Please write out, exactly, every line of the listing from its first line through the one that includes "SERVO1 pin PWM: D6 -> TX".

* * * * * * * * *

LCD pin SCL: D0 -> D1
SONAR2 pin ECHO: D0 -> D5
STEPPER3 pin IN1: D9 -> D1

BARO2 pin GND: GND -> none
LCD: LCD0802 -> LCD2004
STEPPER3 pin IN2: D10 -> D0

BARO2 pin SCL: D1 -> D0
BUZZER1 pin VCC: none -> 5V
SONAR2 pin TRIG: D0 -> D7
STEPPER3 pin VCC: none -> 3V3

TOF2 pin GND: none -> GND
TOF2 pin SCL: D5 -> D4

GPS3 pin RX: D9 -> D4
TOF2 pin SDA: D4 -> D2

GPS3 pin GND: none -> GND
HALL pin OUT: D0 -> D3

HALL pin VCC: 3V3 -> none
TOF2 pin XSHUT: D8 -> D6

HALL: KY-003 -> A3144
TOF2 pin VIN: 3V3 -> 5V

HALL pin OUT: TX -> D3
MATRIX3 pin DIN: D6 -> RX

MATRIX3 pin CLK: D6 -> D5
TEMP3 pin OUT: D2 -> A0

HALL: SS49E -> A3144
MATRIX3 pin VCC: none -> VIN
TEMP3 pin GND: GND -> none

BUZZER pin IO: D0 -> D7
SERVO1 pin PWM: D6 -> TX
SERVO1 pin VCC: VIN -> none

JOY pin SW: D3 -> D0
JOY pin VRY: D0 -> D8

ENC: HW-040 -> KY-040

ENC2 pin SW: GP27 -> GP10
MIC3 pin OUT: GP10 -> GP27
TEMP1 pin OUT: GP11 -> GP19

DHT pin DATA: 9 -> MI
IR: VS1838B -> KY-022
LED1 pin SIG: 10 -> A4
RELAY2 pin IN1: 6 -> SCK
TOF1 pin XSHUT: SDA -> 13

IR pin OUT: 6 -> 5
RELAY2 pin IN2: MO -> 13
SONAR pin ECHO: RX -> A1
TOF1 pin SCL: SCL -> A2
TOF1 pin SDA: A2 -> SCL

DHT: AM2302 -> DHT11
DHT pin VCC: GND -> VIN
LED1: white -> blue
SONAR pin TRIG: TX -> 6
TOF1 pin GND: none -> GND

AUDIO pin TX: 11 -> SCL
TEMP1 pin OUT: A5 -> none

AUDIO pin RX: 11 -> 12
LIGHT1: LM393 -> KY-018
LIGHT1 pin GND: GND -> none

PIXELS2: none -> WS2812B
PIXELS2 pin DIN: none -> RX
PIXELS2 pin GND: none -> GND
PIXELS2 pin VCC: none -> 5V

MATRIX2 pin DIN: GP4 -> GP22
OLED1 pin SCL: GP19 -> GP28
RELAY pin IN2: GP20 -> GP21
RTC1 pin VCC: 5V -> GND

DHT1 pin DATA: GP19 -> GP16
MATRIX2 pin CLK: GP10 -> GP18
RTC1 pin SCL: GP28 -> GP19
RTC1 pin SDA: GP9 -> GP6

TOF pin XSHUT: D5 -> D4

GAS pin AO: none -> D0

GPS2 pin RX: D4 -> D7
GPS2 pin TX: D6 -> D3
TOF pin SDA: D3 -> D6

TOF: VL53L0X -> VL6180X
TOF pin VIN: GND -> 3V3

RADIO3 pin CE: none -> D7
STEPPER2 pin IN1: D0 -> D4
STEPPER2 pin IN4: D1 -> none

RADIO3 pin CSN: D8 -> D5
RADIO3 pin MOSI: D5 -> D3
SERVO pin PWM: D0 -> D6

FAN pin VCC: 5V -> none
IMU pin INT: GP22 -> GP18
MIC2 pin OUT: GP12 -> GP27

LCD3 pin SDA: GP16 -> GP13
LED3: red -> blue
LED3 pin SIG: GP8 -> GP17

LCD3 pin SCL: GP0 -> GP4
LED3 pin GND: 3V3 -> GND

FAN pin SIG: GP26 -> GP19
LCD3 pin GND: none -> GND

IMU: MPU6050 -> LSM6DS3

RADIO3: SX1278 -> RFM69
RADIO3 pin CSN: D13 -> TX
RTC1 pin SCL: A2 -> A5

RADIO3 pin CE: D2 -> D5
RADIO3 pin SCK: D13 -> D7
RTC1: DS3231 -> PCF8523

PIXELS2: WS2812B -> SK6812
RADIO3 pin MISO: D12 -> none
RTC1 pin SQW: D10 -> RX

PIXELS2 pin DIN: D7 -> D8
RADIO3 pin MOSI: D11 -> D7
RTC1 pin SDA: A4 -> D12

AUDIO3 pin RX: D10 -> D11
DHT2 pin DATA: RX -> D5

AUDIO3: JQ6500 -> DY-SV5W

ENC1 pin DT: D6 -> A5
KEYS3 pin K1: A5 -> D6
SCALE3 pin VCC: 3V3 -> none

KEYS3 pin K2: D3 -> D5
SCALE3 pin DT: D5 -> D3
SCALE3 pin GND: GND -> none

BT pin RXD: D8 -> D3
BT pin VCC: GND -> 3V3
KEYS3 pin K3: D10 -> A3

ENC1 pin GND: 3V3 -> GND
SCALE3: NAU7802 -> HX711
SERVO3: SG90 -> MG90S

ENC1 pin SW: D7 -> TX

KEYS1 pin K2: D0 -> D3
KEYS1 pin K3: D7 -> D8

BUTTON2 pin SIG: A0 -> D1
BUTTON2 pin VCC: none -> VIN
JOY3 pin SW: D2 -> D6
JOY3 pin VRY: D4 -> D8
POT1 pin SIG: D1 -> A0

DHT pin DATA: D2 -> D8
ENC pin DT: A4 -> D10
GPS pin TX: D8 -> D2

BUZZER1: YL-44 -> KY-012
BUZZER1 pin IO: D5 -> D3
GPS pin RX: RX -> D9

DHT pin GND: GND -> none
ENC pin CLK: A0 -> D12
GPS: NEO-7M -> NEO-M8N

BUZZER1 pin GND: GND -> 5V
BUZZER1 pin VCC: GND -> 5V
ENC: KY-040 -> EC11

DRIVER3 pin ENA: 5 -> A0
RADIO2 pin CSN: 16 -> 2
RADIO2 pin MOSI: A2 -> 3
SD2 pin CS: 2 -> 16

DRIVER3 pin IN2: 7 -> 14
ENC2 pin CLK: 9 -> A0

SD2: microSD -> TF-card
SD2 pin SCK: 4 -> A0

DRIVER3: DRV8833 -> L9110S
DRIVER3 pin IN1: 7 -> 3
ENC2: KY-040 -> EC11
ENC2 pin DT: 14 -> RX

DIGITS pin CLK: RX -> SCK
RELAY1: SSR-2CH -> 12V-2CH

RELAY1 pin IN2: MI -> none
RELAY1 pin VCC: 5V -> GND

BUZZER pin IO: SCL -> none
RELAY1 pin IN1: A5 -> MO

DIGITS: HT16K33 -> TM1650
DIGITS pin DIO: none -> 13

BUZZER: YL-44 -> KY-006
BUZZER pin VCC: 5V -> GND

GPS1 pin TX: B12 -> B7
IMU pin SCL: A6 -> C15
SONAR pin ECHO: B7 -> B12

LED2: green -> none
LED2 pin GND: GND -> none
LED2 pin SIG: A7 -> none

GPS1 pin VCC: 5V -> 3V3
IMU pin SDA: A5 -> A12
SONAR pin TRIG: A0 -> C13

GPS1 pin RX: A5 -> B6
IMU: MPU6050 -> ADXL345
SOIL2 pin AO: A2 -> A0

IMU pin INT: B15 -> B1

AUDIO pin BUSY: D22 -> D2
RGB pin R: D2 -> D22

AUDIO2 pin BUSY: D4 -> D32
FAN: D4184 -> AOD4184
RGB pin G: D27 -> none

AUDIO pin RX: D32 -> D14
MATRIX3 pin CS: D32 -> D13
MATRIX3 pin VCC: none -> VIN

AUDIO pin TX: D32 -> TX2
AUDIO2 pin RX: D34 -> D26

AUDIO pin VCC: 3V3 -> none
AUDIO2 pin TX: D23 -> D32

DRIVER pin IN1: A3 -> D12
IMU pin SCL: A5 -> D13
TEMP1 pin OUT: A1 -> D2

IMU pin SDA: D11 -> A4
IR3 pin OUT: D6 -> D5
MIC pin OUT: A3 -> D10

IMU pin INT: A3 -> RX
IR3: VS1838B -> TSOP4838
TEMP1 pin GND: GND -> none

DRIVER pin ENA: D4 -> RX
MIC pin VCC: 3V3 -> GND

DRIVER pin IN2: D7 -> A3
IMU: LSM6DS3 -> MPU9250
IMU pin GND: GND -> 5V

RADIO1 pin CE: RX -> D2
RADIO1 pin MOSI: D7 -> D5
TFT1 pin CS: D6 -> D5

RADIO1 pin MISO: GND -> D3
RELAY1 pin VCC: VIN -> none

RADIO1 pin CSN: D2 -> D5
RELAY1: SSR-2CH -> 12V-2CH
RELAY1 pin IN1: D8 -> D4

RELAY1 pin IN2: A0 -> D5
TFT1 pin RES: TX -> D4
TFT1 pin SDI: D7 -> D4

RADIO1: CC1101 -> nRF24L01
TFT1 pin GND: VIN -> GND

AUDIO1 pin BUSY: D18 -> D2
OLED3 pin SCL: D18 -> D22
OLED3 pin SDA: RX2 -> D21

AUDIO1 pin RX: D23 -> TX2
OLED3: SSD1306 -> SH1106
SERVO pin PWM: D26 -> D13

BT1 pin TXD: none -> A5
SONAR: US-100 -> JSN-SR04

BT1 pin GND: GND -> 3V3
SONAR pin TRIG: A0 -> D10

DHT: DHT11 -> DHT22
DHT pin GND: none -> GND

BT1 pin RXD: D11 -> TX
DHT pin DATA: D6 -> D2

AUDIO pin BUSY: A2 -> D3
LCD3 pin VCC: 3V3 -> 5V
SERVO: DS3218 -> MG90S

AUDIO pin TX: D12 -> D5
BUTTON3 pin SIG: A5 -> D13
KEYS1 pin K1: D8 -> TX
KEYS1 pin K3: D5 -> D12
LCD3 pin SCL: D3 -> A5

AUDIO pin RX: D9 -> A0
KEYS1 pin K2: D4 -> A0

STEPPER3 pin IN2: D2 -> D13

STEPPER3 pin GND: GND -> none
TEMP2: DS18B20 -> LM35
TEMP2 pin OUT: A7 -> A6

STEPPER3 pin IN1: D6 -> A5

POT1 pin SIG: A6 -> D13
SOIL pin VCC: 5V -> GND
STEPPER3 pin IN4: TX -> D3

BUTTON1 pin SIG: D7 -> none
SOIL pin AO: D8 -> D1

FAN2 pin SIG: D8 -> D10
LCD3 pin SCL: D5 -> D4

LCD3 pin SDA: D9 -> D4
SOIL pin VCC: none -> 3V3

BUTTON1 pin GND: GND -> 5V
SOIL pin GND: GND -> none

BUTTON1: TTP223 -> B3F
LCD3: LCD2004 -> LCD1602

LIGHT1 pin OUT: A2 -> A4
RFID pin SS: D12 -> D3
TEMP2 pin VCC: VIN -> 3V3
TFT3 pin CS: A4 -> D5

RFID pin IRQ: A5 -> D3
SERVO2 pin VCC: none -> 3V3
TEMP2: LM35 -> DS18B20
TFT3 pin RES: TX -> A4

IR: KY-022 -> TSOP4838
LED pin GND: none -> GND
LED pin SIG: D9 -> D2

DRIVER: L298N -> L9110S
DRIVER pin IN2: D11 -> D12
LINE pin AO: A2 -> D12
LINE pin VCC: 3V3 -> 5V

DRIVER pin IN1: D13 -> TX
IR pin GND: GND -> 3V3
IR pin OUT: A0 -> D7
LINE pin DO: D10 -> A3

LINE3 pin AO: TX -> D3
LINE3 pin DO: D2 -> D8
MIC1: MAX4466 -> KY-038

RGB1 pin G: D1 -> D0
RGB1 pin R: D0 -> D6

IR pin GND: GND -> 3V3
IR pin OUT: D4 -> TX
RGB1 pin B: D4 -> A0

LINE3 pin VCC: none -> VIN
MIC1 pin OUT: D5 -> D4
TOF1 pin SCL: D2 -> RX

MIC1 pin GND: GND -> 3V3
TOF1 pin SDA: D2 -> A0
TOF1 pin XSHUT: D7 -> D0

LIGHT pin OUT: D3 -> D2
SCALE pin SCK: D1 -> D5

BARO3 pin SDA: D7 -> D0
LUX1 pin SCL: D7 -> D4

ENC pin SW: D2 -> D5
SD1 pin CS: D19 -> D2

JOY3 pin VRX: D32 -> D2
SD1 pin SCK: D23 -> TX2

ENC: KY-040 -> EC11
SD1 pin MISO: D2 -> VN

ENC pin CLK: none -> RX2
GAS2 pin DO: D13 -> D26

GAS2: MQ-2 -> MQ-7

* * * * * * * * *

> **RESULT FOR THIS EXERCISE**
LCD pin SCL: D0 -> D1
SONAR2 pin ECHO: D0 -> D5
STEPPER3 pin IN1: D9 -> D1

BARO2 pin GND: GND -> none
LCD: LCD0802 -> LCD2004
STEPPER3 pin IN2: D10 -> D0

BARO2 pin SCL: D1 -> D0
BUZZER1 pin VCC: none -> 5V
SONAR2 pin TRIG: D0 -> D7
STEPPER3 pin VCC: none -> 3V3

TOF2 pin GND: none -> GND
TOF2 pin SCL: D5 -> D4

GPS3 pin RX: D9 -> D4
TOF2 pin SDA: D4 -> D2

GPS3 pin GND: none -> GND
HALL pin OUT: D0 -> D3

HALL pin VCC: 3V3 -> none
TOF2 pin XSHUT: D8 -> D6

HALL: KY-003 -> A3144
TOF2 pin VIN: 3V3 -> 5V

HALL pin OUT: TX -> D3
MATRIX3 pin DIN: D6 -> RX

MATRIX3 pin CLK: D6 -> D5
TEMP3 pin OUT: D2 -> A0

HALL: SS49E -> A3144
MATRIX3 pin VCC: none -> VIN
TEMP3 pin GND: GND -> none

BUZZER pin IO: D0 -> D7
SERVO1 pin PWM: D6 -> TX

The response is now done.